### Work instructions
From the records below, work out how many lines contain "Identify". Reply with that number alone.

### Data for the task

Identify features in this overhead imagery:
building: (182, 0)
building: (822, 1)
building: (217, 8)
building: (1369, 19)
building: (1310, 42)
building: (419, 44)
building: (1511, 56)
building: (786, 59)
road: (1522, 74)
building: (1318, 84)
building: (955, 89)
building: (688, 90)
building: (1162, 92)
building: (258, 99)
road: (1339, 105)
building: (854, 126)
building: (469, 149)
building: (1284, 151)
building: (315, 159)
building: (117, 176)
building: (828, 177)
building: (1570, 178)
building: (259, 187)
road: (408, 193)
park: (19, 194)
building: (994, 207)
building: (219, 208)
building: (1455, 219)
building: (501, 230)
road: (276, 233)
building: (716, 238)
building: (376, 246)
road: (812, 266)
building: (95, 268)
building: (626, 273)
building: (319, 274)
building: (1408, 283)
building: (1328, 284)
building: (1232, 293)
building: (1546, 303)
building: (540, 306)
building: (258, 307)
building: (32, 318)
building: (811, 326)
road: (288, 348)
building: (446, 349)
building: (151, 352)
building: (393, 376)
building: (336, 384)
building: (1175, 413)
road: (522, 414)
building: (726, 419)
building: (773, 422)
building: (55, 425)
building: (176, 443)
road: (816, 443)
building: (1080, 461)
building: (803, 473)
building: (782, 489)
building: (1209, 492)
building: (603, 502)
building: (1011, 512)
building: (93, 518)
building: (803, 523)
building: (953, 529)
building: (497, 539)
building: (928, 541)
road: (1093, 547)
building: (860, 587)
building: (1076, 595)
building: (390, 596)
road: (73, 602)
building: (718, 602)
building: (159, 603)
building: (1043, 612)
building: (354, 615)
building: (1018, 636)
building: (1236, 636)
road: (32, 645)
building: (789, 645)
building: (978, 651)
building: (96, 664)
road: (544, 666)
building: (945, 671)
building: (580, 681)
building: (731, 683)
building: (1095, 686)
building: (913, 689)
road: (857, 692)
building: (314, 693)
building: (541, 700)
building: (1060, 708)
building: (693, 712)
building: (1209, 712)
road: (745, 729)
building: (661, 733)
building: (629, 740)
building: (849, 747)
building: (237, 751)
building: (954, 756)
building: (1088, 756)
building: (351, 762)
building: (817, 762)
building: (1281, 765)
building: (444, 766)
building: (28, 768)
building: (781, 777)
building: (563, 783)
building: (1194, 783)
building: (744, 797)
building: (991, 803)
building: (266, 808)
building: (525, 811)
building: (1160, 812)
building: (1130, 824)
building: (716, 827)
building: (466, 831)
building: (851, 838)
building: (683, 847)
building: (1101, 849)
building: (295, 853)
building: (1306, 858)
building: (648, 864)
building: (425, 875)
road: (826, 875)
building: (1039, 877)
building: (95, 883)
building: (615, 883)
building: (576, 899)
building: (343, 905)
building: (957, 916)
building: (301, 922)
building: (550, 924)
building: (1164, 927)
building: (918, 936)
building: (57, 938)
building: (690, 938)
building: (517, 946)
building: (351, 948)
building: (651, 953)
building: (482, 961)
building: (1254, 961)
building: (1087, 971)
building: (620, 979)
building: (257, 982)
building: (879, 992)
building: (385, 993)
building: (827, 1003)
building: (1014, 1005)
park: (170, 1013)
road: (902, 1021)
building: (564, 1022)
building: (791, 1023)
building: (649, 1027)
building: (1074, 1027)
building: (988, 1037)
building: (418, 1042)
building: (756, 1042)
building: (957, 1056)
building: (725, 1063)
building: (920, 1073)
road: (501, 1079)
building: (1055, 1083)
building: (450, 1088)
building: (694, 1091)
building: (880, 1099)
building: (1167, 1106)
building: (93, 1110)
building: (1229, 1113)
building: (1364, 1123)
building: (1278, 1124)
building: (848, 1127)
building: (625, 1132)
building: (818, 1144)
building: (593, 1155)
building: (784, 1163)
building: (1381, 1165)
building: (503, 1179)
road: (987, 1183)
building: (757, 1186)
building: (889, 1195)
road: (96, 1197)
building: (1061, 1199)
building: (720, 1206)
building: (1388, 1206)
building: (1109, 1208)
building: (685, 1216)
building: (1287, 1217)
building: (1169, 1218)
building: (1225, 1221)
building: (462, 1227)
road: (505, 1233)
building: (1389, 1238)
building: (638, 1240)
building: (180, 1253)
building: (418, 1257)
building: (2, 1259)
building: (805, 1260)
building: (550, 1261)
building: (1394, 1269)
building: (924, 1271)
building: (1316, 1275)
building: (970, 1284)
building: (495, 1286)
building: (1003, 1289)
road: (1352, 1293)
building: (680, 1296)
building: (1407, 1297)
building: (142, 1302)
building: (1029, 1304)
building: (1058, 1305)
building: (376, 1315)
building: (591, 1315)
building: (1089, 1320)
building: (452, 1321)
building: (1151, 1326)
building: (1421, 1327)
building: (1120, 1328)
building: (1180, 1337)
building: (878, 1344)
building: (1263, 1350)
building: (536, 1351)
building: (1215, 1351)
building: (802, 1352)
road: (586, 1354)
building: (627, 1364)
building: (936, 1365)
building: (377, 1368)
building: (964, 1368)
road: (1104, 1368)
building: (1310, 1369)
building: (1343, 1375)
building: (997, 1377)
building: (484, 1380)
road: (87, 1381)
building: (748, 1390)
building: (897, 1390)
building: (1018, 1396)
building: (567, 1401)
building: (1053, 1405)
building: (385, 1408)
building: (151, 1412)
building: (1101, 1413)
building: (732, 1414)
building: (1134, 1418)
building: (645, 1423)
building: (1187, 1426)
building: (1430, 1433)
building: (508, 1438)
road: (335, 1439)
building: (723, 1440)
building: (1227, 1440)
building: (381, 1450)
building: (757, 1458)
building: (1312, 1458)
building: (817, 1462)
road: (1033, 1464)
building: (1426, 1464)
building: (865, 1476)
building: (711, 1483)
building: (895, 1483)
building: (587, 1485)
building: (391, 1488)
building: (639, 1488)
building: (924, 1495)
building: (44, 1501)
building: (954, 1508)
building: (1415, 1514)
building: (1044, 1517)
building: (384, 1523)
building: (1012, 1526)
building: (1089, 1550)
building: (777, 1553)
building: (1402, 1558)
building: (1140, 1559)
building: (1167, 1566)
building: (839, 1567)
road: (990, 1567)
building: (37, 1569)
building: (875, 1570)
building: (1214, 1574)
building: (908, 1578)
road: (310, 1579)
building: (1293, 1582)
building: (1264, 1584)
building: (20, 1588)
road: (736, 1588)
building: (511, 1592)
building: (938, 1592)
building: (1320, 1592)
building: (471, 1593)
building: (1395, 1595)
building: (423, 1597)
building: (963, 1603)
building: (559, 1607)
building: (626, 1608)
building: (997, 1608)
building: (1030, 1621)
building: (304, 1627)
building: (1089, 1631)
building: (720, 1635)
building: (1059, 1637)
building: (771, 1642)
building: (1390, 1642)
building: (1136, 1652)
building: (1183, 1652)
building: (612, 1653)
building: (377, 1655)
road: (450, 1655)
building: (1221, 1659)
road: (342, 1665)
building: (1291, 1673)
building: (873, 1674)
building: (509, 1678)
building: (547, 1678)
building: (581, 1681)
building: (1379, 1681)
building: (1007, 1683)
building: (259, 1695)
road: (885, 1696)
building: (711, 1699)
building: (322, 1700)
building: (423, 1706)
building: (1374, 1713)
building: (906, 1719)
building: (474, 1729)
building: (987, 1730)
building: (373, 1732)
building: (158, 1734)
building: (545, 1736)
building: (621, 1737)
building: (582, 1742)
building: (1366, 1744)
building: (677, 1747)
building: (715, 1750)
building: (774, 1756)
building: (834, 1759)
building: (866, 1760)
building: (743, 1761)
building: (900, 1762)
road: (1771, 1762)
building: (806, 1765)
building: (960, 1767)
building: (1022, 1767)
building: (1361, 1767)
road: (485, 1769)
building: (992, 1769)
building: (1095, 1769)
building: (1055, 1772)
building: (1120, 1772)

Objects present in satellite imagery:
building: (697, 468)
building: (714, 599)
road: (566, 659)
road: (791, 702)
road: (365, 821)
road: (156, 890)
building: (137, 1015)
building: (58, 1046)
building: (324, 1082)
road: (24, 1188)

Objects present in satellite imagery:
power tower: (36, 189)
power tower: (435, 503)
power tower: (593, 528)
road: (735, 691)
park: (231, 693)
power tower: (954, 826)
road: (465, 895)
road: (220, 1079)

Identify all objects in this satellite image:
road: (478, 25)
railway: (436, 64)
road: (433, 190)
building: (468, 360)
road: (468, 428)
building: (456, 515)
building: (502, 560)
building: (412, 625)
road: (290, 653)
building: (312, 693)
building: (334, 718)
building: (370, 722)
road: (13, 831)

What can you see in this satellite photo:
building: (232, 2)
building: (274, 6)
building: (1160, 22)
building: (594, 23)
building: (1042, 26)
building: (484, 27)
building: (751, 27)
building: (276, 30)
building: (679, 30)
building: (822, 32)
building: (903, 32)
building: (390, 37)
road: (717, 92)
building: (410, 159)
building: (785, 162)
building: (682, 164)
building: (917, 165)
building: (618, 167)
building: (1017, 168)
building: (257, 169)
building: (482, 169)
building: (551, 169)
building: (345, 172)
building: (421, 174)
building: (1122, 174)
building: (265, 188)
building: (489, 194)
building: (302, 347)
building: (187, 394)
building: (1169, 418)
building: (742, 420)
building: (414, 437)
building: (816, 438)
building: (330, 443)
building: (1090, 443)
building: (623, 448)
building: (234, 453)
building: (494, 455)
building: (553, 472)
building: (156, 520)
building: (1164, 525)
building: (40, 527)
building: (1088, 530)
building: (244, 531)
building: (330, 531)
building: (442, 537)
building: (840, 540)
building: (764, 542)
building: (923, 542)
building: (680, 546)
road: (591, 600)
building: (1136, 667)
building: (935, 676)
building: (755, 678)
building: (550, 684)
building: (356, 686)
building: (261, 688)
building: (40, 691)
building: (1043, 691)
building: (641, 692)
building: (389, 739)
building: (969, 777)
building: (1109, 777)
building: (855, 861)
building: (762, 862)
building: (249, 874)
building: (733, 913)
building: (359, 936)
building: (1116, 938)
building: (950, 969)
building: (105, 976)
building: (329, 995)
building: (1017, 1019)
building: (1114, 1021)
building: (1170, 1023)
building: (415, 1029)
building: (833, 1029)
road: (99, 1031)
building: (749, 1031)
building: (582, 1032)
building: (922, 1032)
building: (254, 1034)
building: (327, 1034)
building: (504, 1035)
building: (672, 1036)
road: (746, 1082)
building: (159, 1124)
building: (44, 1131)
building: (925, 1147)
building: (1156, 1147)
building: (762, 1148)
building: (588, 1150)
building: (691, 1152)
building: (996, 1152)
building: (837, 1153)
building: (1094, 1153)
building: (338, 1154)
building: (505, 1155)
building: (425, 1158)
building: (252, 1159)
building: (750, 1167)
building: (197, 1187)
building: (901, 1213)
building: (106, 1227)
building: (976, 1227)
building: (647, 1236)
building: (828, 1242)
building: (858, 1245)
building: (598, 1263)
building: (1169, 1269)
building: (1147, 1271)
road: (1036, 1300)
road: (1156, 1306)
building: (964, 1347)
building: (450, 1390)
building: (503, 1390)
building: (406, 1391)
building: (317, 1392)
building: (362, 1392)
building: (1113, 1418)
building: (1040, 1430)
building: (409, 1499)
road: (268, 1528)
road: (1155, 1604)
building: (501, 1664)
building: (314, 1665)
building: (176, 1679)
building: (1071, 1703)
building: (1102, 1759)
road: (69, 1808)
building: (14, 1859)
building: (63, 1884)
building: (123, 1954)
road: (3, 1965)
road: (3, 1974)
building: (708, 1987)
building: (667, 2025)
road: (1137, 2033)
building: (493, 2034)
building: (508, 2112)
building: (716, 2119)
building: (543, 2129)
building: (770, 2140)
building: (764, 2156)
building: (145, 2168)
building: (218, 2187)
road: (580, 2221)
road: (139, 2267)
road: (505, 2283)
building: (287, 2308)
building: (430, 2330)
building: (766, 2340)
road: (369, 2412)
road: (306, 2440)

### Response below
2